Exercise - Set the pictures aside and transcribe exactly the lines from the one containing "[189,243,233,290]" through the final line of the records.

─── Data ───

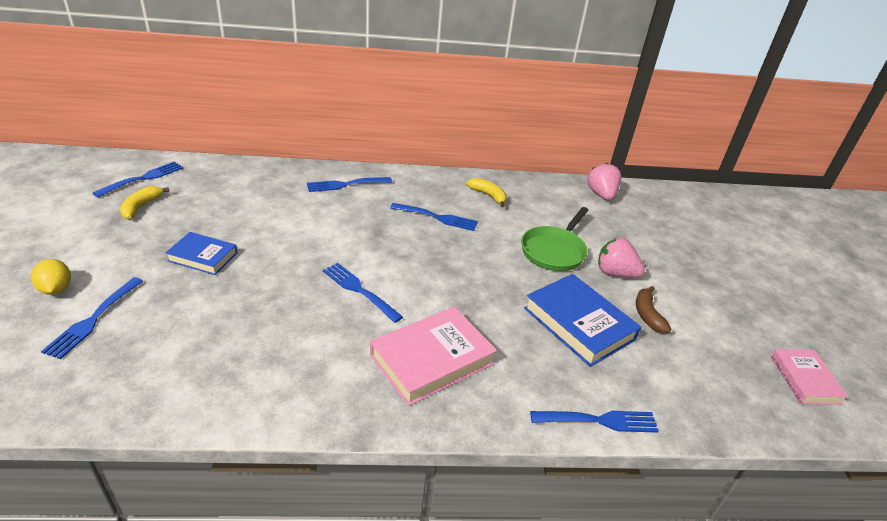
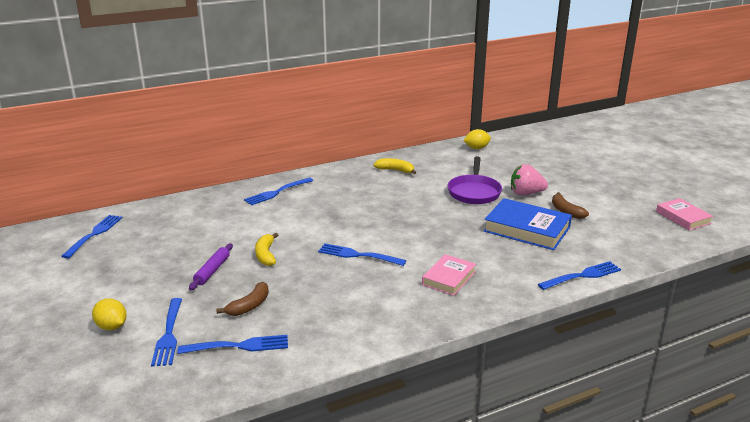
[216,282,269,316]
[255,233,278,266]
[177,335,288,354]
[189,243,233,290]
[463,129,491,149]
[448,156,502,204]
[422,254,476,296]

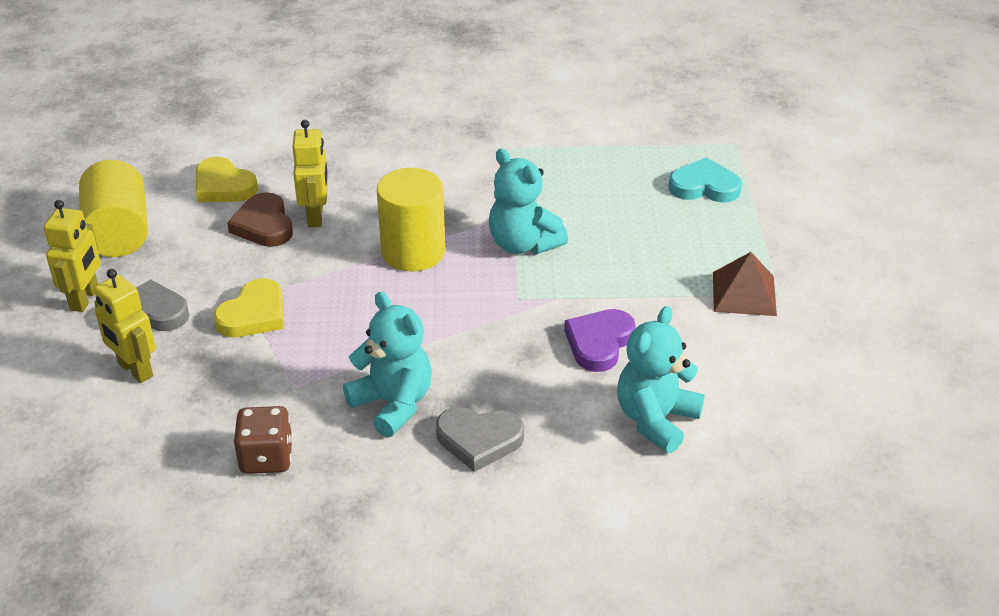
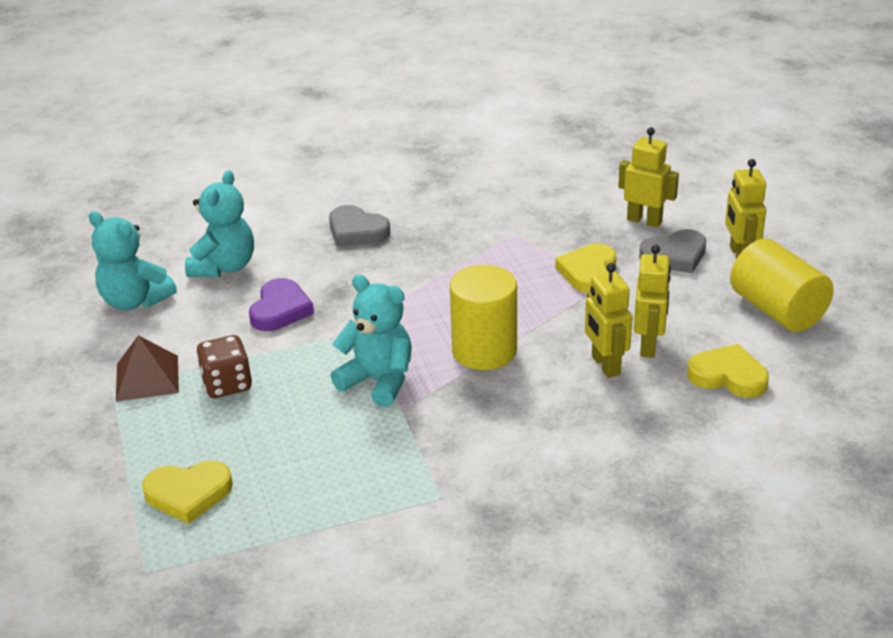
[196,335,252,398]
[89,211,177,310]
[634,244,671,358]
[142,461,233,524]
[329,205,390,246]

───

Answer -
[189,243,233,290]
[463,129,491,149]
[448,156,502,204]
[422,254,476,296]

[196,335,252,398]
[89,211,177,310]
[634,244,671,358]
[142,461,233,524]
[329,205,390,246]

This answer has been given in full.